What is needed:
Copy every entry exactly, but skip the pictures.

Material for this exercise:

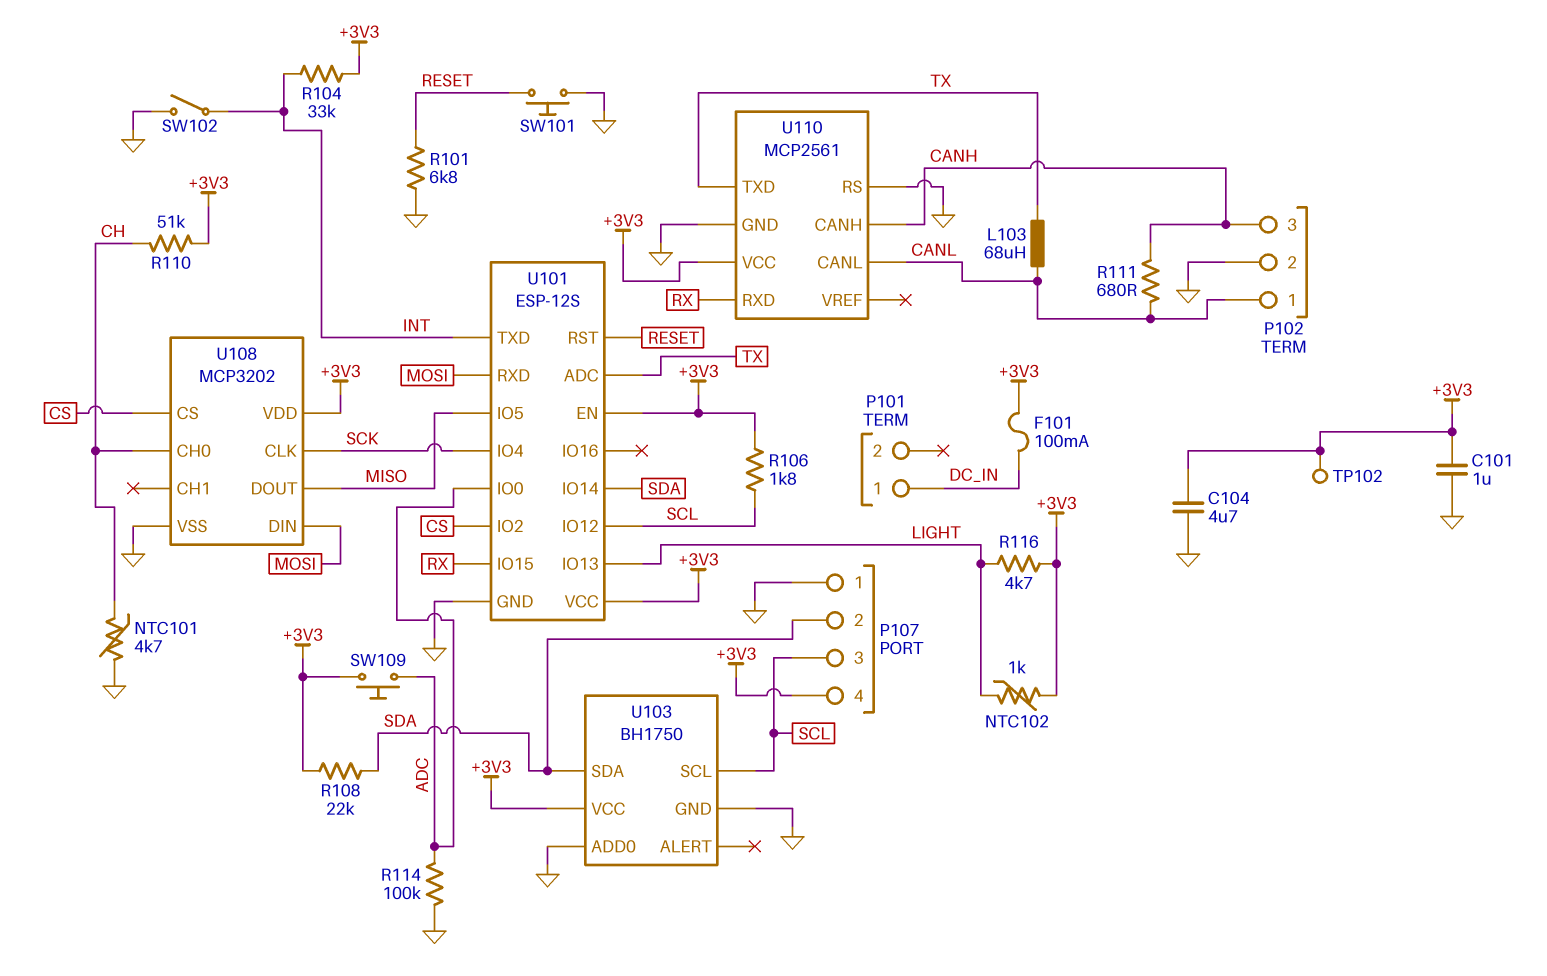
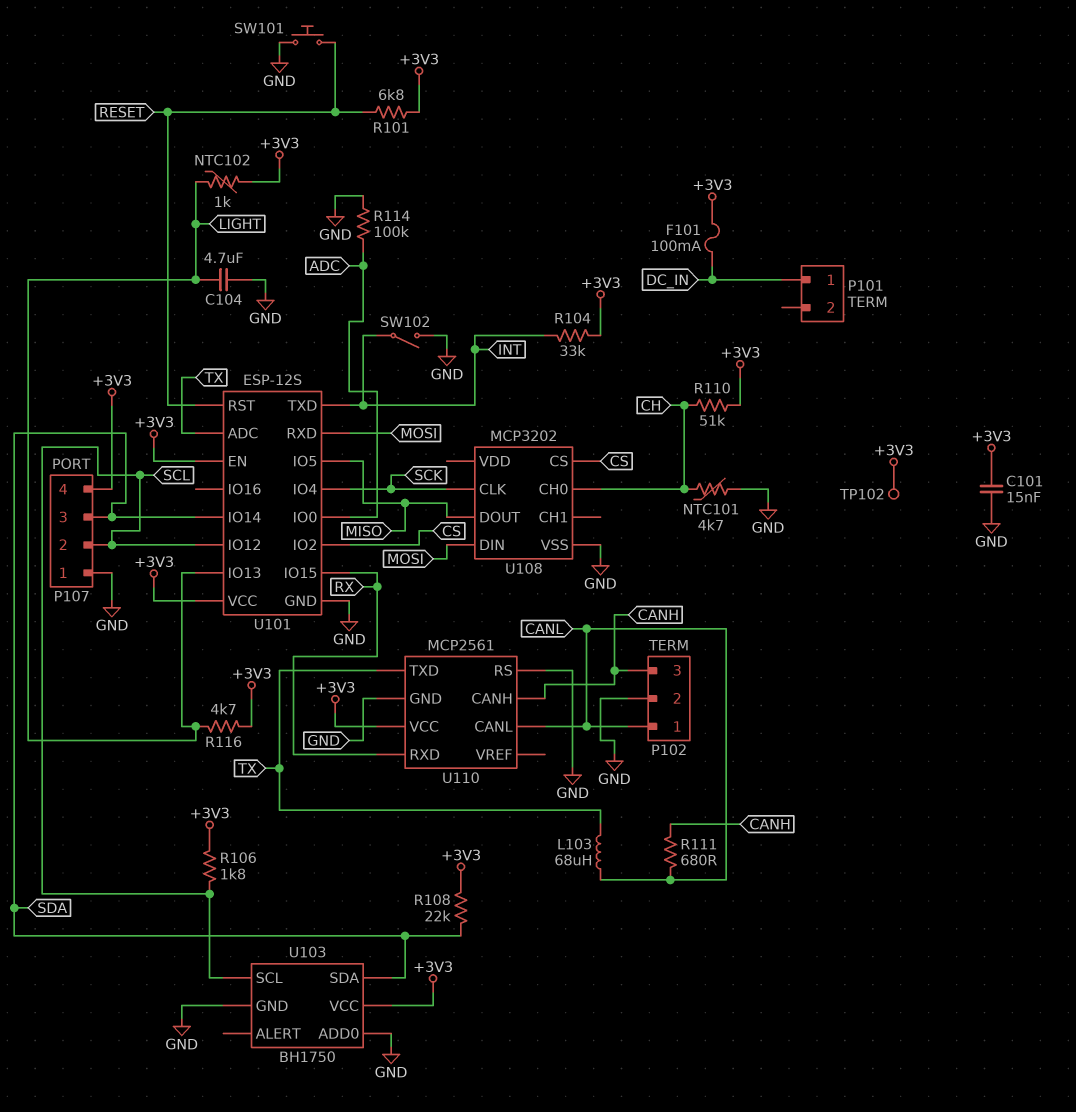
C101: 1uF (+3V3, GND) -> 15nF (+3V3, GND)
C104: 4.7uF (+3V3, GND) -> 4.7uF (GND, LIGHT)
P107 pin 2: SDA -> SCL
P107 pin 3: SCL -> SDA
R101: 6.8k (GND, RESET) -> 6.8k (+3V3, RESET)
SW109: button (+3V3, ADC) -> none
U108 pin VDD: +3V3 -> none

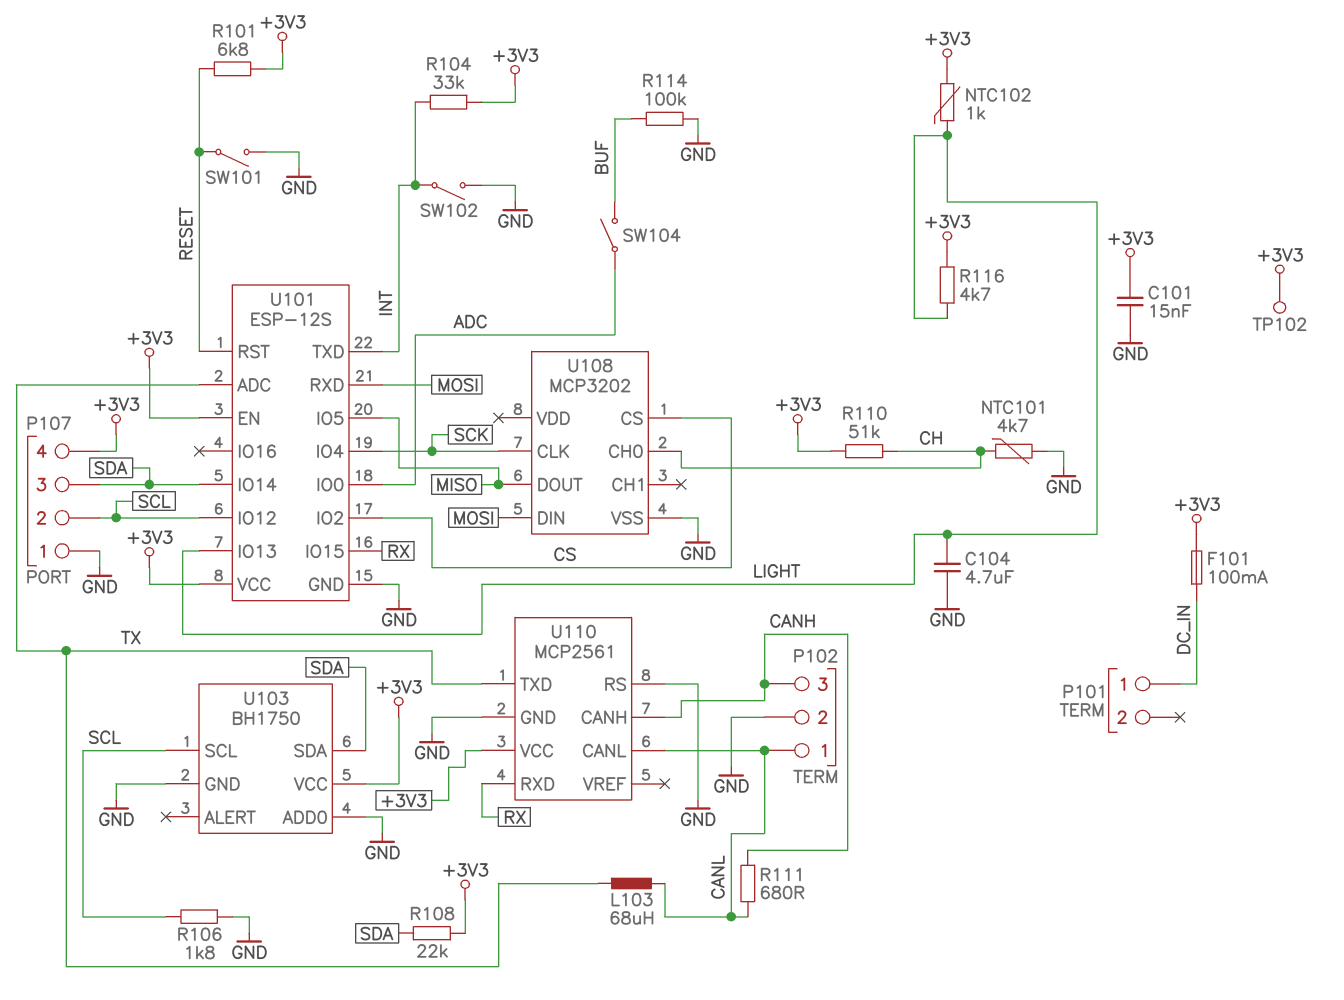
R106: 1.8k (+3V3, SCL) -> 1.8k (GND, SCL)
R114: 100k (ADC, GND) -> 100k (BUF, GND)
SW101: button (GND, RESET) -> switch (GND, RESET)
SW104: none -> switch (ADC, BUF)

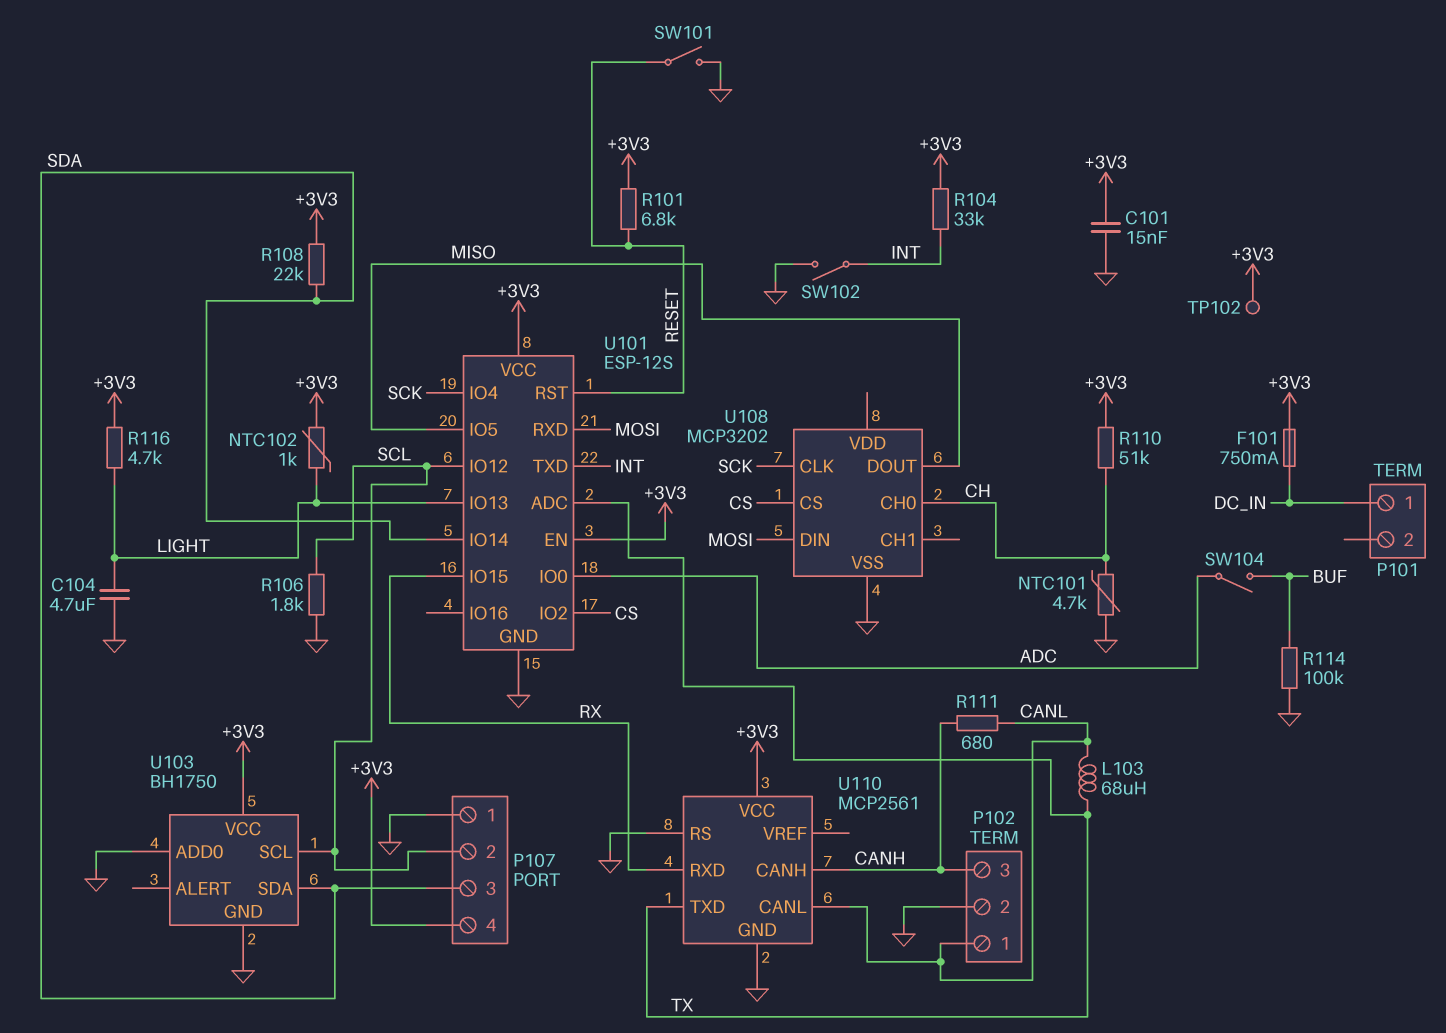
F101: 100mA (+3V3, DC_IN) -> 750mA (+3V3, DC_IN)

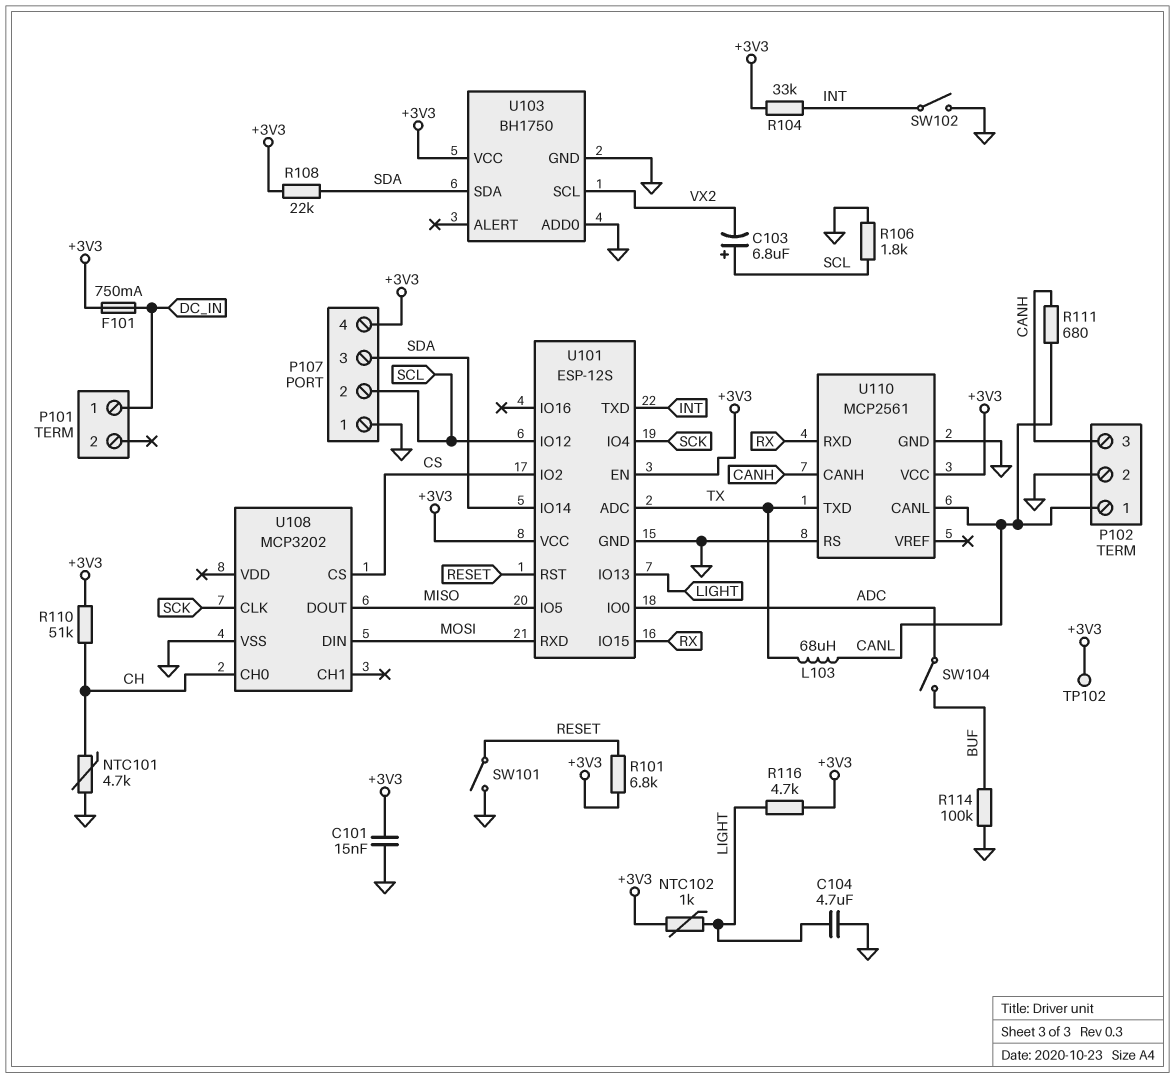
C103: none -> 6.8uF (plus SCL, minus VX2)
U103 pin SCL: SCL -> VX2

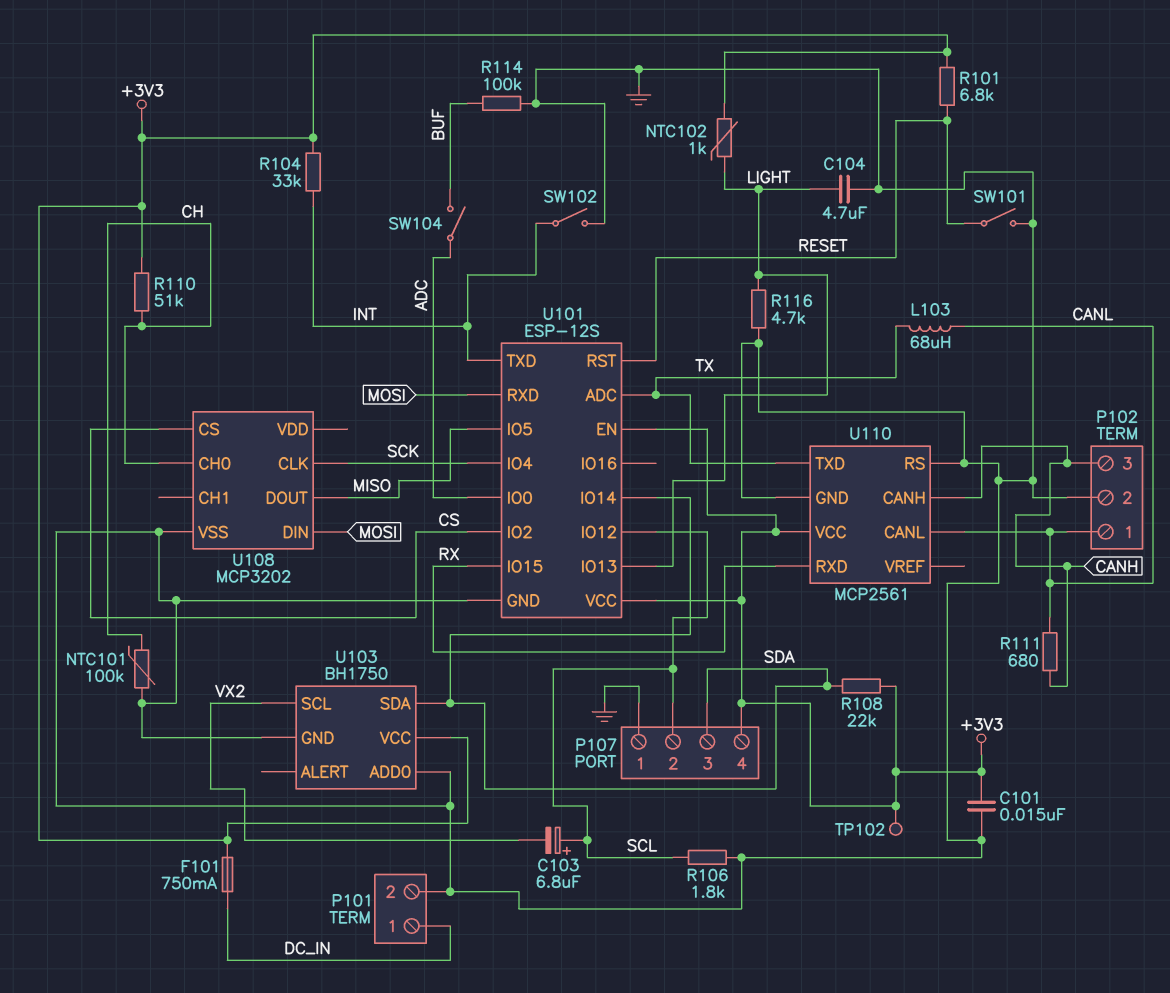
NTC101: 4.7k (CH, GND) -> 100k (CH, GND)
P101 pin 2: none -> GND
R116: 4.7k (+3V3, LIGHT) -> 4.7k (GND, LIGHT)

Task output:
C101: 1uF (+3V3, GND) -> 15nF (+3V3, GND)
C104: 4.7uF (+3V3, GND) -> 4.7uF (GND, LIGHT)
P107 pin 2: SDA -> SCL
P107 pin 3: SCL -> SDA
R101: 6.8k (GND, RESET) -> 6.8k (+3V3, RESET)
SW109: button (+3V3, ADC) -> none
U108 pin VDD: +3V3 -> none

R106: 1.8k (+3V3, SCL) -> 1.8k (GND, SCL)
R114: 100k (ADC, GND) -> 100k (BUF, GND)
SW101: button (GND, RESET) -> switch (GND, RESET)
SW104: none -> switch (ADC, BUF)

F101: 100mA (+3V3, DC_IN) -> 750mA (+3V3, DC_IN)

C103: none -> 6.8uF (plus SCL, minus VX2)
U103 pin SCL: SCL -> VX2

NTC101: 4.7k (CH, GND) -> 100k (CH, GND)
P101 pin 2: none -> GND
R116: 4.7k (+3V3, LIGHT) -> 4.7k (GND, LIGHT)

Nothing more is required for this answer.